Extracted information:
------------------------------------------------
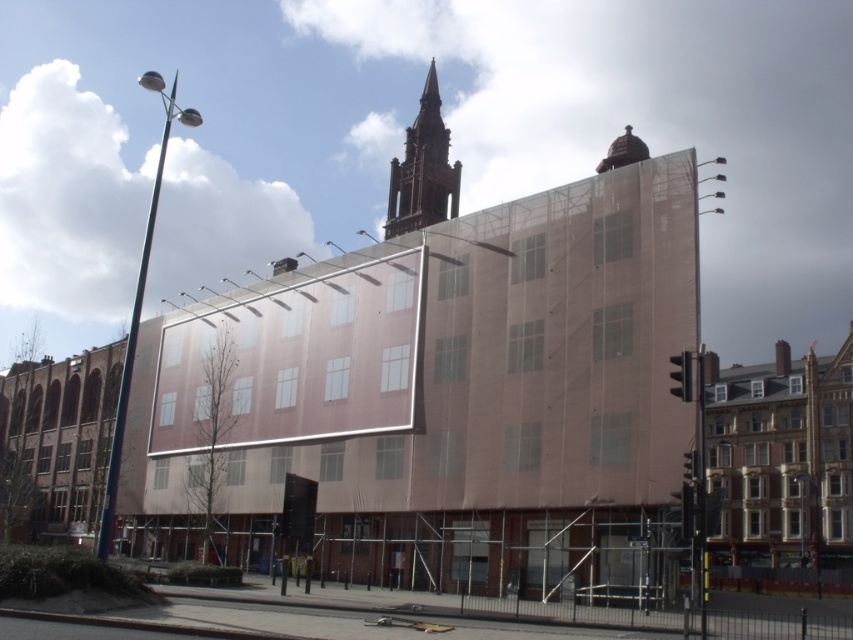
Question: Can you confirm if brown stone church at center is positioned to the left of golden stone church at right?

Choices:
 (A) no
 (B) yes

Answer: (B)

Question: Estimate the real-world distances between objects in this image. Which object is closer to the brown stone tower at upper center?

Choices:
 (A) brown stone church at center
 (B) golden stone church at right

Answer: (A)

Question: Which object appears closest to the camera in this image?

Choices:
 (A) brown stone church at center
 (B) brown stone tower at upper center

Answer: (A)

Question: Observing the image, what is the correct spatial positioning of golden stone church at right in reference to brown stone tower at upper center?

Choices:
 (A) below
 (B) above

Answer: (A)

Question: Considering the real-world distances, which object is closest to the brown stone church at center?

Choices:
 (A) brown stone tower at upper center
 (B) golden stone church at right

Answer: (A)

Question: Does brown stone church at center come in front of golden stone church at right?

Choices:
 (A) no
 (B) yes

Answer: (A)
------------------------------------------------
Exercise brief: Rewrite the entries above, changing every "golden stone church" to "yellow stone church" and keeping everything else as it is. Leave the pictures out of your answer.

Final answer:
Question: Can you confirm if brown stone church at center is positioned to the left of yellow stone church at right?

Choices:
 (A) no
 (B) yes

Answer: (B)

Question: Estimate the real-world distances between objects in this image. Which object is closer to the brown stone tower at upper center?

Choices:
 (A) brown stone church at center
 (B) yellow stone church at right

Answer: (A)

Question: Which object appears closest to the camera in this image?

Choices:
 (A) brown stone church at center
 (B) brown stone tower at upper center

Answer: (A)

Question: Observing the image, what is the correct spatial positioning of yellow stone church at right in reference to brown stone tower at upper center?

Choices:
 (A) below
 (B) above

Answer: (A)

Question: Considering the real-world distances, which object is closest to the brown stone church at center?

Choices:
 (A) brown stone tower at upper center
 (B) yellow stone church at right

Answer: (A)

Question: Does brown stone church at center come in front of yellow stone church at right?

Choices:
 (A) no
 (B) yes

Answer: (A)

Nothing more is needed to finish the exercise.